+++ STORED DATA +++

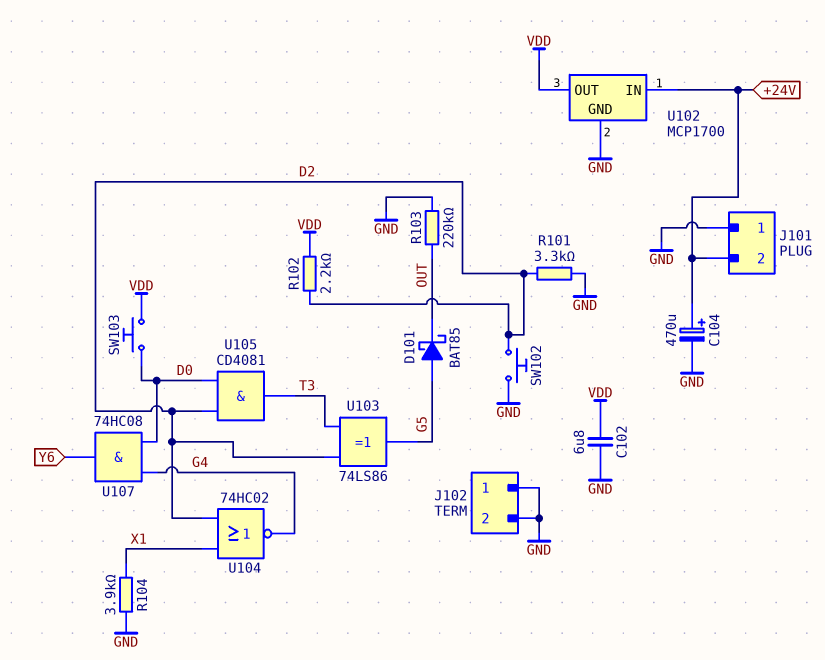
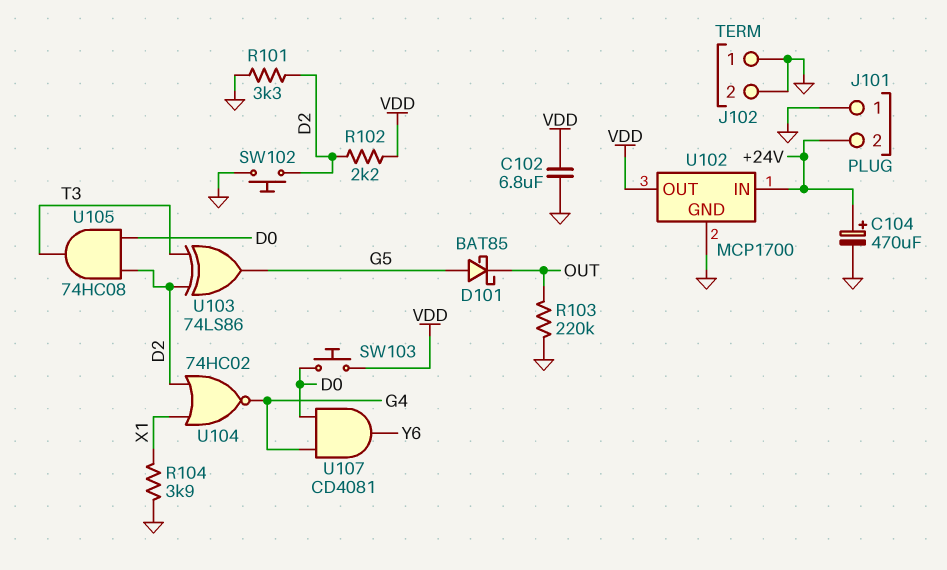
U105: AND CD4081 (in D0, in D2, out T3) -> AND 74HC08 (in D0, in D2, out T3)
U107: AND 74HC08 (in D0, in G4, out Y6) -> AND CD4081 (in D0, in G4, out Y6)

+++
+++ STORED DATA +++

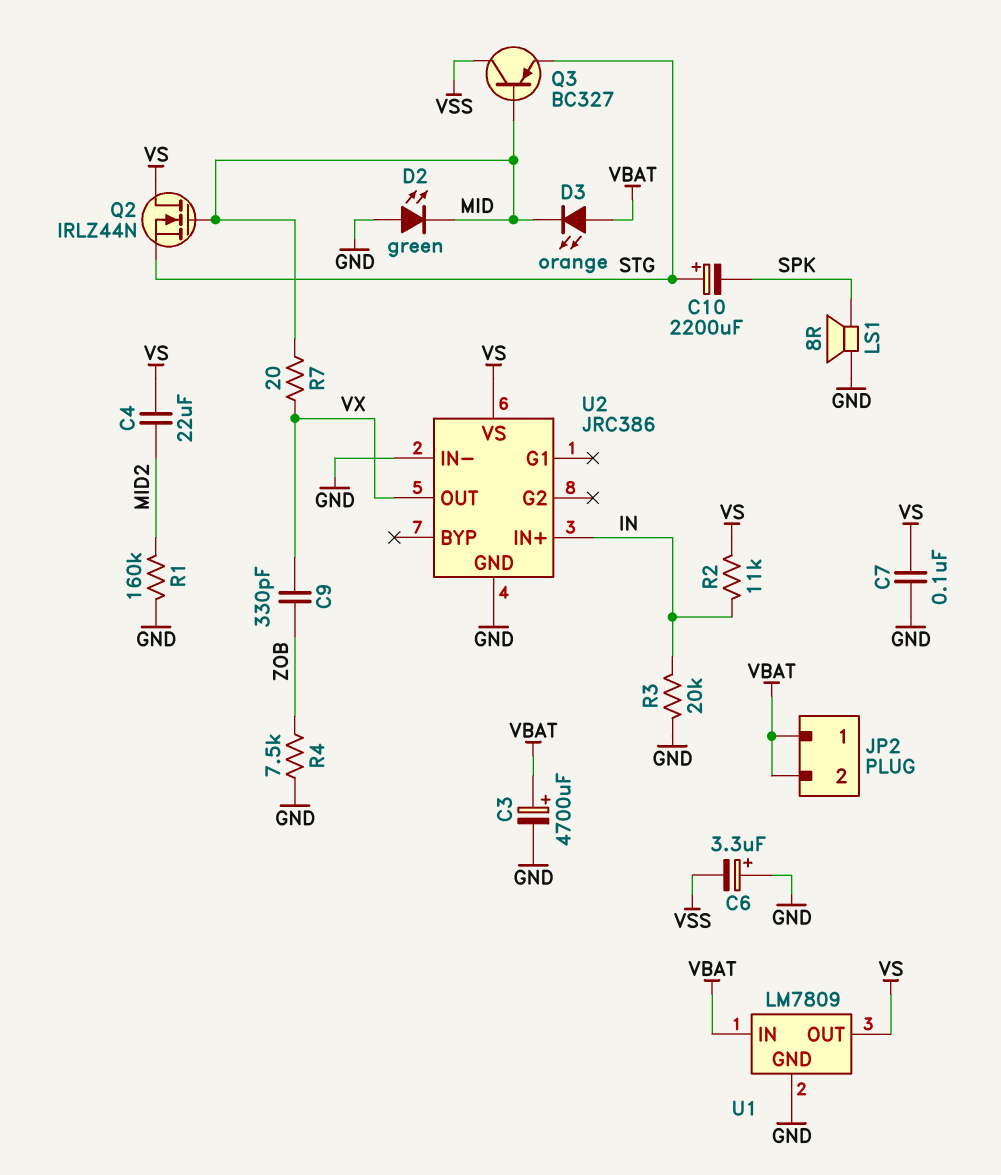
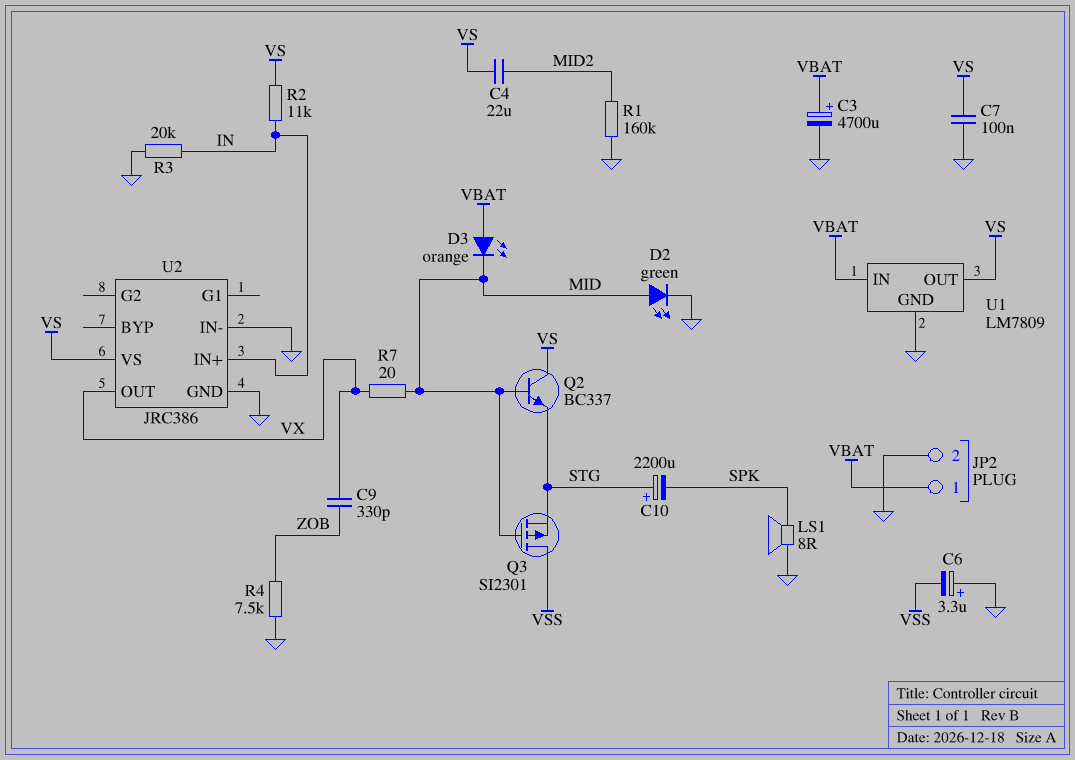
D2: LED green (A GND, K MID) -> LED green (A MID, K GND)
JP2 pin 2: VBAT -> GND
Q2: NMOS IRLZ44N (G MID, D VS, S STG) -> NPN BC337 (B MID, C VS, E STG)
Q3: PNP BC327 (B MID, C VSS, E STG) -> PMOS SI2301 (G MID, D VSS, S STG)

+++

- [EXERCISE REQUIREMENTS]: Every line above from the line with "Q2: NMOS IRLZ44N" to the line with "Q3: PNP BC327", both included, must be reproduced exactly, and no other line may appear.

- [TASK SOLUTION]:
Q2: NMOS IRLZ44N (G MID, D VS, S STG) -> NPN BC337 (B MID, C VS, E STG)
Q3: PNP BC327 (B MID, C VSS, E STG) -> PMOS SI2301 (G MID, D VSS, S STG)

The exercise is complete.